Print out the entries that follow exactly, missing none.

#### RECORDS PROVIDED
::::::::::

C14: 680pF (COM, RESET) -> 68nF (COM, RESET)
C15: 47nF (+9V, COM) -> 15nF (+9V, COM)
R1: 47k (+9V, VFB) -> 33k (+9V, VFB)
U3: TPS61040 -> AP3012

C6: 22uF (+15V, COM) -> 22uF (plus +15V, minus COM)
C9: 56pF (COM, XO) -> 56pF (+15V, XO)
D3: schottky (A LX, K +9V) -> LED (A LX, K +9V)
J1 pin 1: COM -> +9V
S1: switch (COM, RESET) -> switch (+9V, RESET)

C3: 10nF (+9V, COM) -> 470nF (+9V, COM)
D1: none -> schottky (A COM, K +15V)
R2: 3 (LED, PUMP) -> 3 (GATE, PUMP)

::::::::::

#### RESPONSE BOX
C14: 680pF (COM, RESET) -> 68nF (COM, RESET)
C15: 47nF (+9V, COM) -> 15nF (+9V, COM)
R1: 47k (+9V, VFB) -> 33k (+9V, VFB)
U3: TPS61040 -> AP3012

C6: 22uF (+15V, COM) -> 22uF (plus +15V, minus COM)
C9: 56pF (COM, XO) -> 56pF (+15V, XO)
D3: schottky (A LX, K +9V) -> LED (A LX, K +9V)
J1 pin 1: COM -> +9V
S1: switch (COM, RESET) -> switch (+9V, RESET)

C3: 10nF (+9V, COM) -> 470nF (+9V, COM)
D1: none -> schottky (A COM, K +15V)
R2: 3 (LED, PUMP) -> 3 (GATE, PUMP)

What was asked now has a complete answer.